▶ **Do this**
Pull out every line of the listing below that contains the string "kern", and copy each one in full. Case counts.

Stored data
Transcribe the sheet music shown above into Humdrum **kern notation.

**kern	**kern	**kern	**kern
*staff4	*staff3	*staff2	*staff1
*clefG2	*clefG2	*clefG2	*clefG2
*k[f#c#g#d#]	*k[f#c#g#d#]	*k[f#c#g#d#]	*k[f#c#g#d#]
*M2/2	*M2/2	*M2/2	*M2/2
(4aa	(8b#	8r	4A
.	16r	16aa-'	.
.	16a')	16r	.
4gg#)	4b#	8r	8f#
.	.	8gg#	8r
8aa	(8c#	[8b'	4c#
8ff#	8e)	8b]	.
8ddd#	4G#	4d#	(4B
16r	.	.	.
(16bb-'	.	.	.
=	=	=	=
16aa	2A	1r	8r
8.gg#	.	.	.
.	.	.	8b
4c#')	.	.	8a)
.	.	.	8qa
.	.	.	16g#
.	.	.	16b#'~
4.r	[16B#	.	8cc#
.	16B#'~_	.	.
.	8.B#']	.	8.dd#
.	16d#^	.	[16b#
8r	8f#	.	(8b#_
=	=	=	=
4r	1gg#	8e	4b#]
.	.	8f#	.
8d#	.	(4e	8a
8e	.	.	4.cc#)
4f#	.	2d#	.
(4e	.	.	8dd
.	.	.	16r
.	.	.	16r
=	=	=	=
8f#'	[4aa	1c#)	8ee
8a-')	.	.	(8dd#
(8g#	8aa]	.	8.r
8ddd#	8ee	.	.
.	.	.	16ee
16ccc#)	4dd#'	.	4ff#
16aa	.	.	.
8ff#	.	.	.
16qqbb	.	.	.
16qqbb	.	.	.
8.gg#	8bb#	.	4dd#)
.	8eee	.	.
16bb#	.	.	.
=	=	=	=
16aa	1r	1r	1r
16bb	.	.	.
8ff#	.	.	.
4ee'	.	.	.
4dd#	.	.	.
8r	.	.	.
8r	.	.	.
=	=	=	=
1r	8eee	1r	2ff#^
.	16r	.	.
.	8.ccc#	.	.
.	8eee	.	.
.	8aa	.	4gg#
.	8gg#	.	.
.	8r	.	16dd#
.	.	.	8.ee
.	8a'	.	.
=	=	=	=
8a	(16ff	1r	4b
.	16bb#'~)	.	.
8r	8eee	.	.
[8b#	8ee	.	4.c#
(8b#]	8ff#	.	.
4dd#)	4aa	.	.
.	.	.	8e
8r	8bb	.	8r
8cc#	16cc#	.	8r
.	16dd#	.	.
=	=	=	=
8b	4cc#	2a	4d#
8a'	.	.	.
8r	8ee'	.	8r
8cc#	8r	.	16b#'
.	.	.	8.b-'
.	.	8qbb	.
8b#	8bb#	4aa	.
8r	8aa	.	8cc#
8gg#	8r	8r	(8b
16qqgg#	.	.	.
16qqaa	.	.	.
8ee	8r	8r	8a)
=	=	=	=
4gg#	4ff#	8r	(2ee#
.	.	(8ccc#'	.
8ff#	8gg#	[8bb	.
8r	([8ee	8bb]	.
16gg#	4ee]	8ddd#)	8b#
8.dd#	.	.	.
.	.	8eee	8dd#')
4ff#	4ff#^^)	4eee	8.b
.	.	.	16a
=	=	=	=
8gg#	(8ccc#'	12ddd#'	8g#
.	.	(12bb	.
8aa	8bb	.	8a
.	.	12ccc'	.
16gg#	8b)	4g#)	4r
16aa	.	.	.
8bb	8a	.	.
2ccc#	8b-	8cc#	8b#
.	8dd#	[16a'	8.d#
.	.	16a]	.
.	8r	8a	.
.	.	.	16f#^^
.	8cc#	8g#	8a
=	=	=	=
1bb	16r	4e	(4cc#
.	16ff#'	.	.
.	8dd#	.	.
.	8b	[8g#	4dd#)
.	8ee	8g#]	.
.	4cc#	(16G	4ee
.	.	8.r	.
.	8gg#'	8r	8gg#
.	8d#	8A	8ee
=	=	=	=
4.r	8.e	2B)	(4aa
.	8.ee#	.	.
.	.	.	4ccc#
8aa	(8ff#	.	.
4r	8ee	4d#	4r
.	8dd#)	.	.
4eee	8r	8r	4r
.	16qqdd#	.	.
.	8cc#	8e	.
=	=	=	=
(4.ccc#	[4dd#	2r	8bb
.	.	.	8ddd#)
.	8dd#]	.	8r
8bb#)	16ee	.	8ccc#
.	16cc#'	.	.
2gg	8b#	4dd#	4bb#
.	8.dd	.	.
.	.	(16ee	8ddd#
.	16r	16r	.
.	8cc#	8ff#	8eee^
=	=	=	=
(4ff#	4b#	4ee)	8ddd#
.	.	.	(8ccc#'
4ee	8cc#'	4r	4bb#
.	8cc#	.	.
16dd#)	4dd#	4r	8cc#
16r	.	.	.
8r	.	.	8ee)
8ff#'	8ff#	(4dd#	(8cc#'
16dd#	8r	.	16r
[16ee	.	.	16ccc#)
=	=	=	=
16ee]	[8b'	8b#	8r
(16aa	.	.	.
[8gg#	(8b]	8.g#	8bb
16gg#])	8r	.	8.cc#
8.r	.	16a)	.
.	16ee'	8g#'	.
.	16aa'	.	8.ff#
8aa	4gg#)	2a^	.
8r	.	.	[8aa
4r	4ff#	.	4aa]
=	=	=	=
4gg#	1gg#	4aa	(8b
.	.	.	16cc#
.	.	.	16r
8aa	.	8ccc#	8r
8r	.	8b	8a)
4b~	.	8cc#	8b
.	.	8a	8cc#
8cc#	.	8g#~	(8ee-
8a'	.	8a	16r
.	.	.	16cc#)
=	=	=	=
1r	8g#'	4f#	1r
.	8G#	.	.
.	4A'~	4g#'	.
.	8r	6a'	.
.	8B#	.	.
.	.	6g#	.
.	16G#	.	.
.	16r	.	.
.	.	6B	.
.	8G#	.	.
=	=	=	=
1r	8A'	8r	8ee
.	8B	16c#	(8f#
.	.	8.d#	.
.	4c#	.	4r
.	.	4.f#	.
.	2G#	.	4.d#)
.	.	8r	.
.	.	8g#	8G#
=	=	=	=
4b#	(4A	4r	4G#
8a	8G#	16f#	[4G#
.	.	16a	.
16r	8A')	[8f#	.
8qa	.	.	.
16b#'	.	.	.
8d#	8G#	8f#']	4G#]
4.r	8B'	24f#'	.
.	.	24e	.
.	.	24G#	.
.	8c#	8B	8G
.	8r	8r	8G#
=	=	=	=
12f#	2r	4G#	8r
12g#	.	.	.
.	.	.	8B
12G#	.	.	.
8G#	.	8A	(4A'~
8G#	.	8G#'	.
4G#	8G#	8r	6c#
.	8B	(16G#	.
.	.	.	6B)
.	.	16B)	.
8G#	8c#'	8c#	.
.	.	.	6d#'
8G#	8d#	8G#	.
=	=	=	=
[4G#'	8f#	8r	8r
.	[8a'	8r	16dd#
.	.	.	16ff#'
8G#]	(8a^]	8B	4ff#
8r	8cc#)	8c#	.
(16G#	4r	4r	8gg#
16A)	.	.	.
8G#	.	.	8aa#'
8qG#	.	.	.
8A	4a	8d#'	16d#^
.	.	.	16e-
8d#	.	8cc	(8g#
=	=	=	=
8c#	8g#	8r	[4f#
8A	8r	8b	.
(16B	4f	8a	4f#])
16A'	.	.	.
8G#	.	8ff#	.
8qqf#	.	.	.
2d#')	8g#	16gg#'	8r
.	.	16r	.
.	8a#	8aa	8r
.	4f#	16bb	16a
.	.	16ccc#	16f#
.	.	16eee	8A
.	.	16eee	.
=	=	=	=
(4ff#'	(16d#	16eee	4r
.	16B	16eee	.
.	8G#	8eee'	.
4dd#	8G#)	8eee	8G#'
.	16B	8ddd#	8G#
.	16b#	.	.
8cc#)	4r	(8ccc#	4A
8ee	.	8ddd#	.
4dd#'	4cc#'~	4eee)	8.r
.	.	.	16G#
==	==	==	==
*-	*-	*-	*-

▶ **Response to the exercise**
Transcribe the sheet music shown above into Humdrum **kern notation.
**kern	**kern	**kern	**kern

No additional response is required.